▶ _What you should do_: Filter the entries, keeping every line with the word "carton".

■ ■ ■

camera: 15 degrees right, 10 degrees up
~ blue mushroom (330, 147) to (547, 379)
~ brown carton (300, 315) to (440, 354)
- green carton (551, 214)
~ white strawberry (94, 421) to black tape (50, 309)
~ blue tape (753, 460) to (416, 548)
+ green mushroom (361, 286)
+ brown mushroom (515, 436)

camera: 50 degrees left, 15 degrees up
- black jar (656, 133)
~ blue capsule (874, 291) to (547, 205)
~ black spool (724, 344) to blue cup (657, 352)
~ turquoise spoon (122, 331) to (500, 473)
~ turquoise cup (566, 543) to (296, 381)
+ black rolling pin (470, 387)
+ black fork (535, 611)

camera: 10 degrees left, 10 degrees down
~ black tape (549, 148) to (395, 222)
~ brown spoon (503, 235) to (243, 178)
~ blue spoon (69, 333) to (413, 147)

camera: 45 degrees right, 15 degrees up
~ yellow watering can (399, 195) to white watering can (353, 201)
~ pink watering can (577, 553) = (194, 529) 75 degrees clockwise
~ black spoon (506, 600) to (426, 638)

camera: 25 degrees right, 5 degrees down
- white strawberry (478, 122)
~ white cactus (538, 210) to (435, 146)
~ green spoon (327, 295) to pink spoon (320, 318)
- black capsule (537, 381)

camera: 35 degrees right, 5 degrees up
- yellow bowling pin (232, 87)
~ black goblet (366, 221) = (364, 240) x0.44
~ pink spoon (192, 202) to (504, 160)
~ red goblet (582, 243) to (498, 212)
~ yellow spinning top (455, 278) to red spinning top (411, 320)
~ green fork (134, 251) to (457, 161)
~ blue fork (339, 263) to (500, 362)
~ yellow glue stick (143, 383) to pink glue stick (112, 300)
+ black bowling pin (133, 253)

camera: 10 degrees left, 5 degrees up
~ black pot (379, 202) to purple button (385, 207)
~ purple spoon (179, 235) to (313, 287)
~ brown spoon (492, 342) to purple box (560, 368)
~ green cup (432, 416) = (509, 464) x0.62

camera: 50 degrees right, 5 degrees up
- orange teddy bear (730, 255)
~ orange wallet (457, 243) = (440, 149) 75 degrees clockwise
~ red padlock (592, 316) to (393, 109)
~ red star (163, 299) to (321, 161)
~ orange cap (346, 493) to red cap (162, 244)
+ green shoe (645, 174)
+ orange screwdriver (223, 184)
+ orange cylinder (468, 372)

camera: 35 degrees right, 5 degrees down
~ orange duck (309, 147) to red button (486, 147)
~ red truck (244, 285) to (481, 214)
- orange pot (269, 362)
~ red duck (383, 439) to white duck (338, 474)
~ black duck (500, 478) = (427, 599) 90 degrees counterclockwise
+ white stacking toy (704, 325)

■ ■ ■

▶ _Response to this task_:
~ brown carton (300, 315) to (440, 354)
- green carton (551, 214)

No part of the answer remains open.